Stored records:
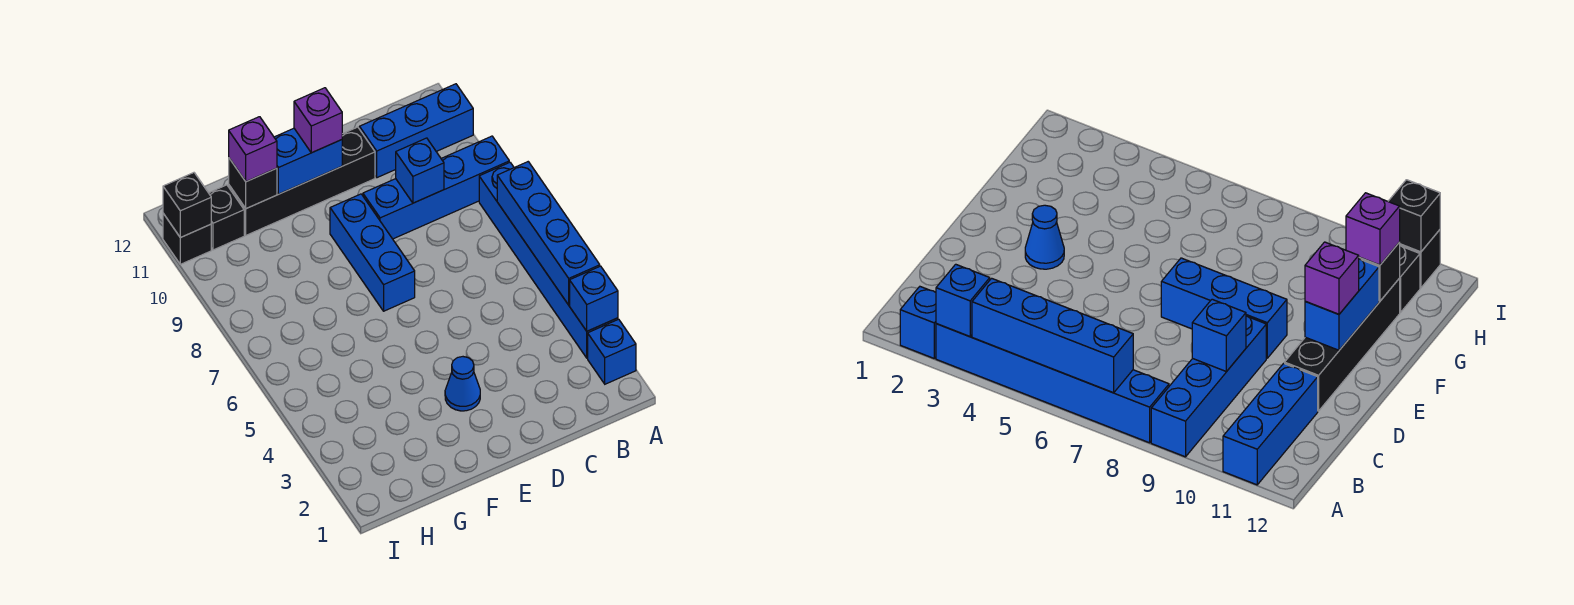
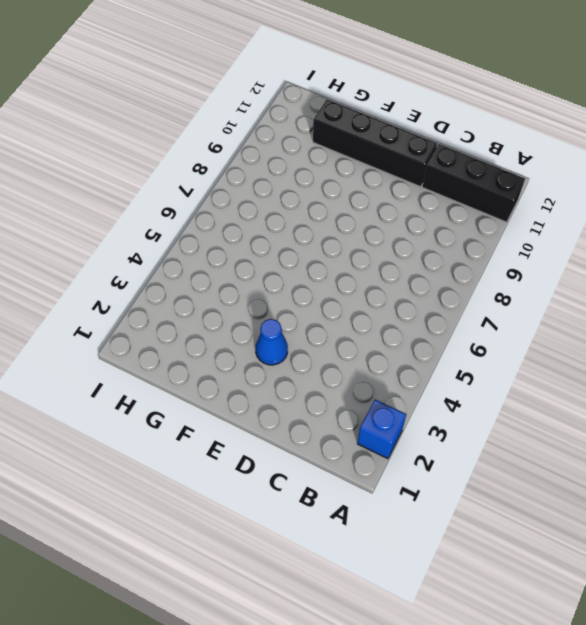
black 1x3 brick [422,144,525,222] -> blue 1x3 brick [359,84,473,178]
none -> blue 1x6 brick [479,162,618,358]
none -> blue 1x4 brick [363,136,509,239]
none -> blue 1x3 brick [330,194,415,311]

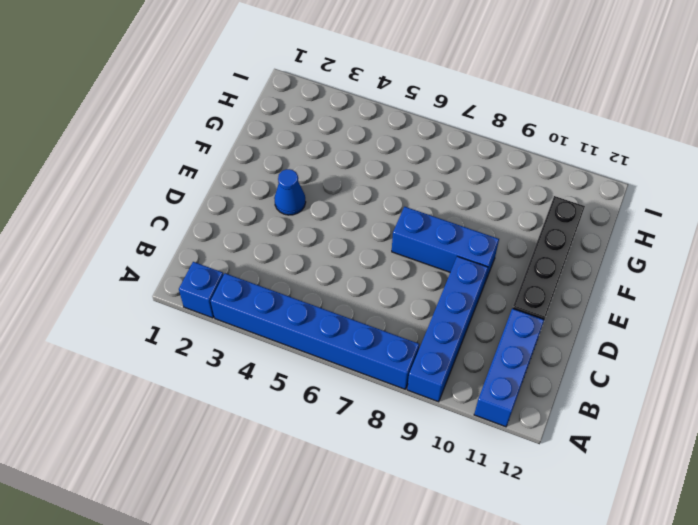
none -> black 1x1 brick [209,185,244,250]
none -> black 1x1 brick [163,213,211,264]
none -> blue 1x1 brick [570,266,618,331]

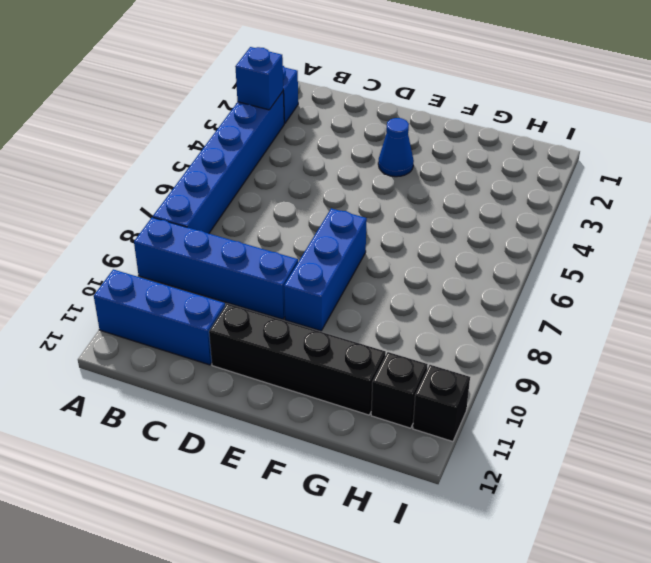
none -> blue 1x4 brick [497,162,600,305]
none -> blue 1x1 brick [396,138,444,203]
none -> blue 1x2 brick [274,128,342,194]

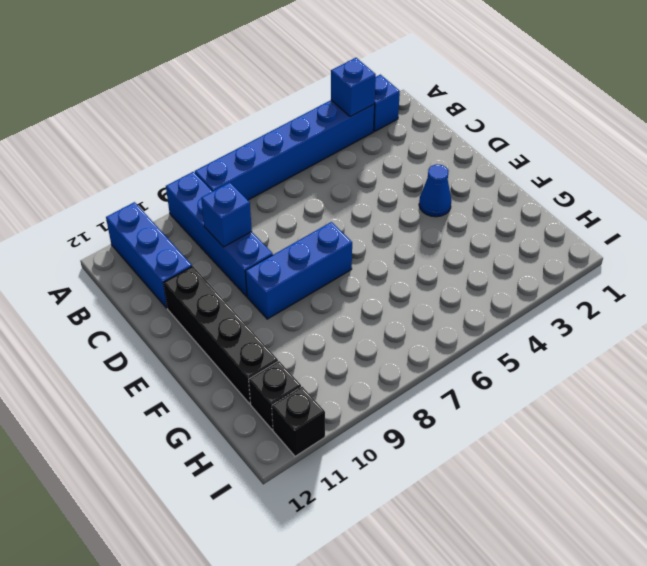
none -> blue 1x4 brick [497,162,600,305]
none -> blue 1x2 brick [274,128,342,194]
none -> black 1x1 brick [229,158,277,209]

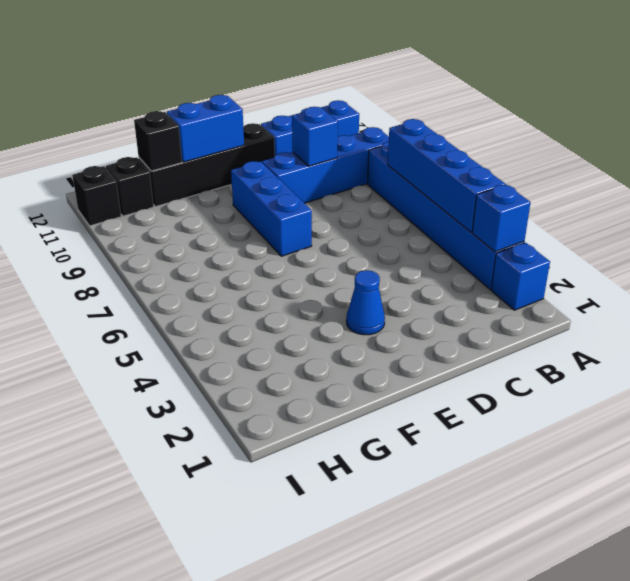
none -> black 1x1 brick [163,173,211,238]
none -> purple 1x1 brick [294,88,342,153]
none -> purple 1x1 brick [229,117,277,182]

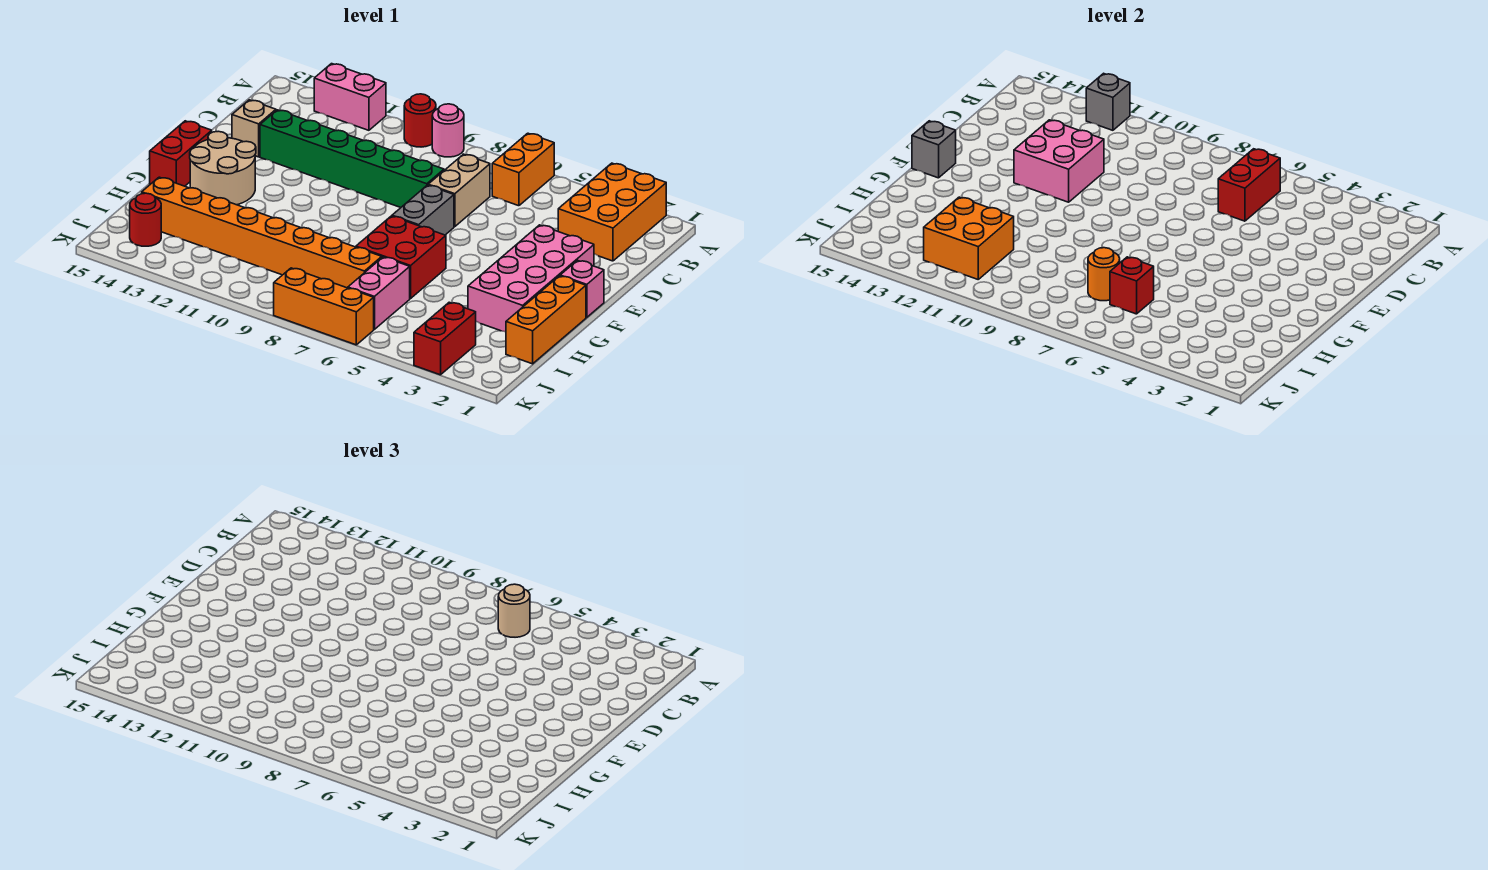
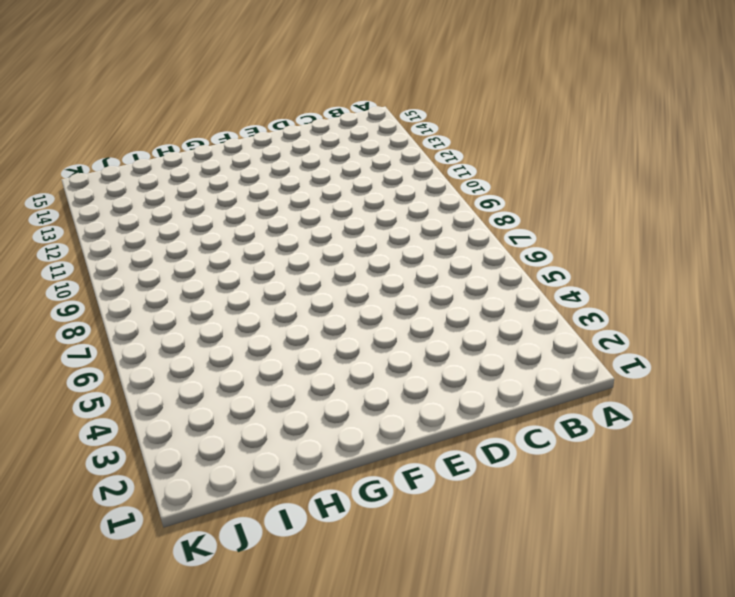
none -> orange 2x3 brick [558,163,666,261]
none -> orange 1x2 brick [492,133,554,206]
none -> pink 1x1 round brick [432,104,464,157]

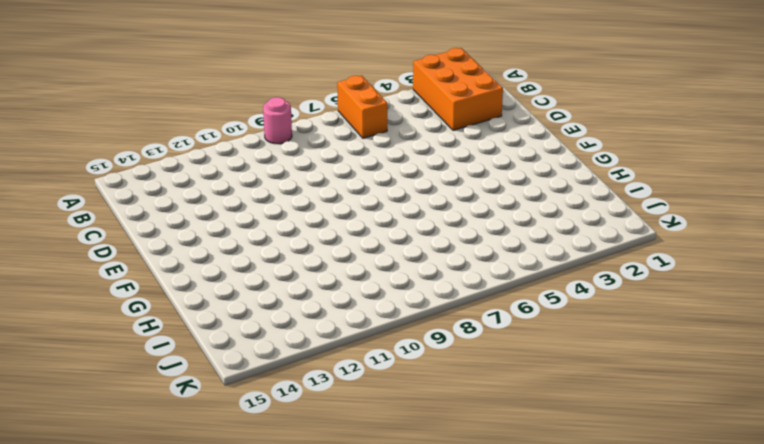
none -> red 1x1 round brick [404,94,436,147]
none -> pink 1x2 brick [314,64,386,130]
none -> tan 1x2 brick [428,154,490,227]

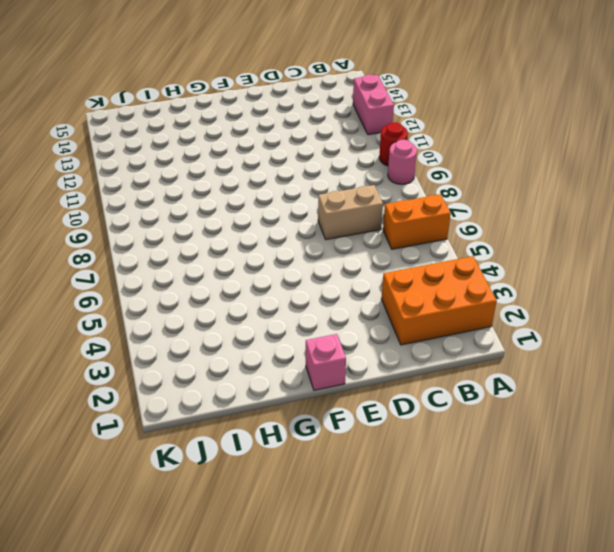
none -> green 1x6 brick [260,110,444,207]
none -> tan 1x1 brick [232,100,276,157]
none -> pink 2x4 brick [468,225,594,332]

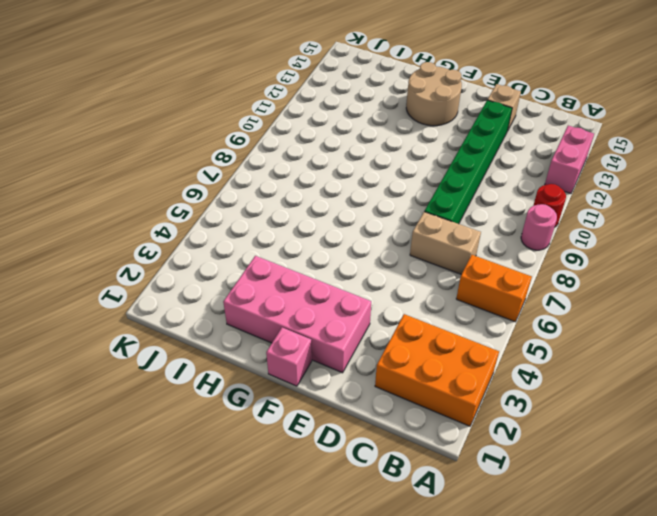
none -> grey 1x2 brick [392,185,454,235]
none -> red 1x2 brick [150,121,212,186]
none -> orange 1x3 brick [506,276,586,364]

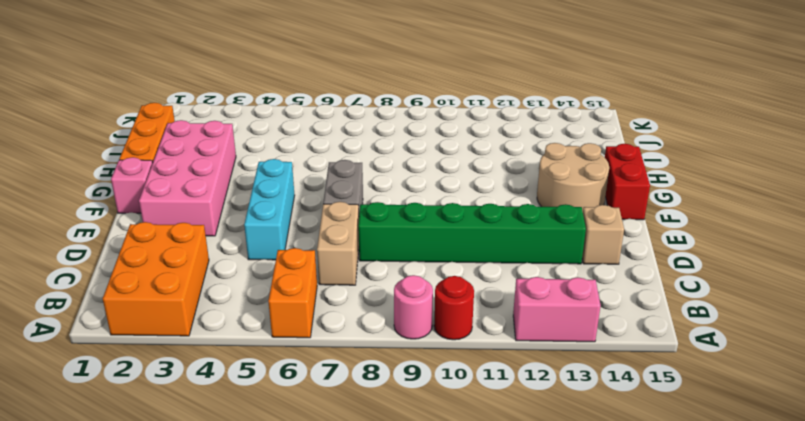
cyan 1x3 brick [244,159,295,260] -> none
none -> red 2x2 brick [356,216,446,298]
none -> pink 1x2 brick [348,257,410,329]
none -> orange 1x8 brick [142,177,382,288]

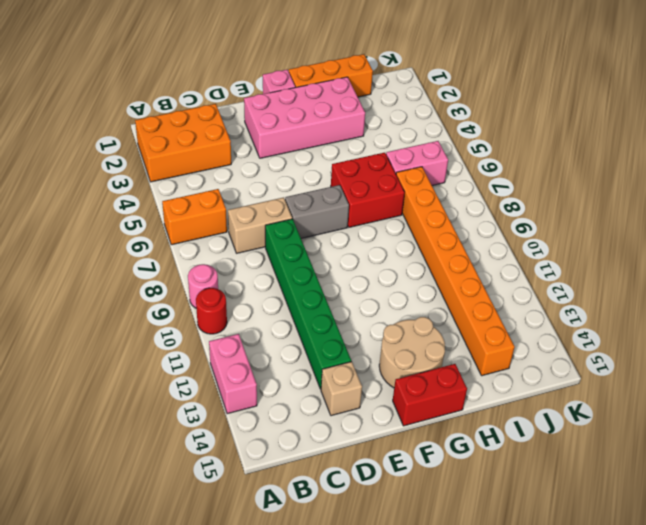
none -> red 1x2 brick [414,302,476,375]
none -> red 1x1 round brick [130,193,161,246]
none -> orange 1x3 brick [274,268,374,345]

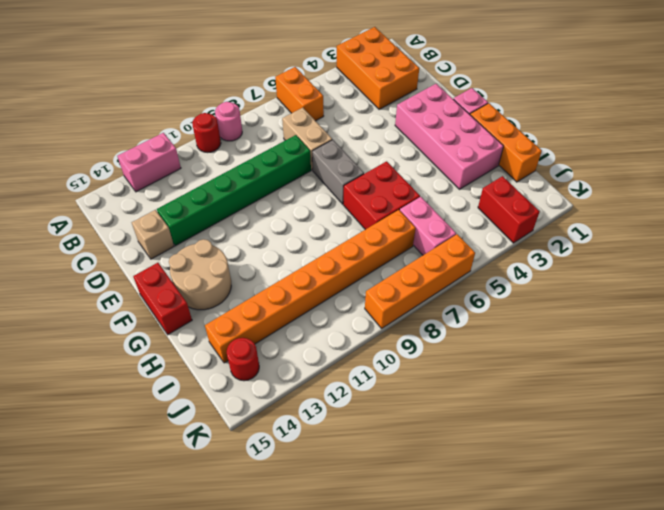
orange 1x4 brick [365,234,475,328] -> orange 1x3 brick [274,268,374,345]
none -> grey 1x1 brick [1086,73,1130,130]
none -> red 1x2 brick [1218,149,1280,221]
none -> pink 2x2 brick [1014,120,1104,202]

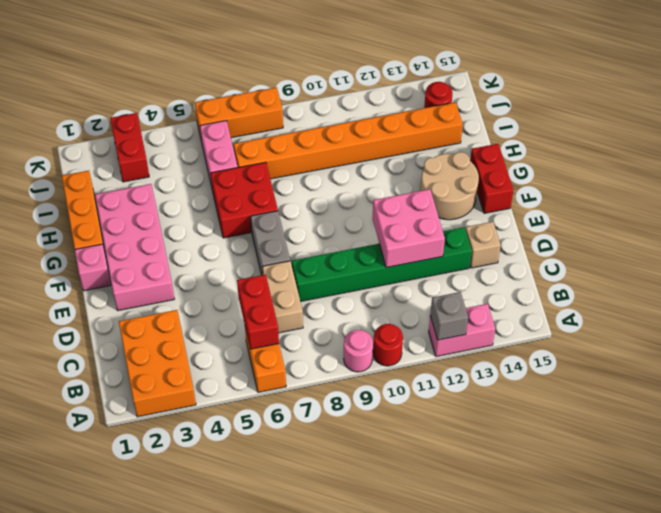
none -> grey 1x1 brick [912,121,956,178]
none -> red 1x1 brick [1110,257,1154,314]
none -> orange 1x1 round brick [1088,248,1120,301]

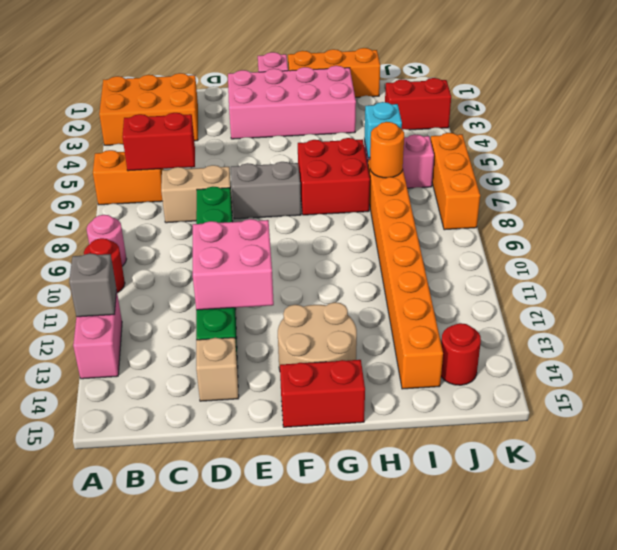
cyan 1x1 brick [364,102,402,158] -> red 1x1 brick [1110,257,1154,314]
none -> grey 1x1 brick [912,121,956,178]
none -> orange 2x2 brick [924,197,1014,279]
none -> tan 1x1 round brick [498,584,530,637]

TASK STATEMENT | Pick out the lines above containing the word "black", then copy them.

RESPONSE BELOW |
black 1x3 brick [422,144,525,222] -> blue 1x3 brick [359,84,473,178]
none -> black 1x1 brick [209,185,244,250]
none -> black 1x1 brick [163,213,211,264]
none -> black 1x1 brick [229,158,277,209]
none -> black 1x1 brick [163,173,211,238]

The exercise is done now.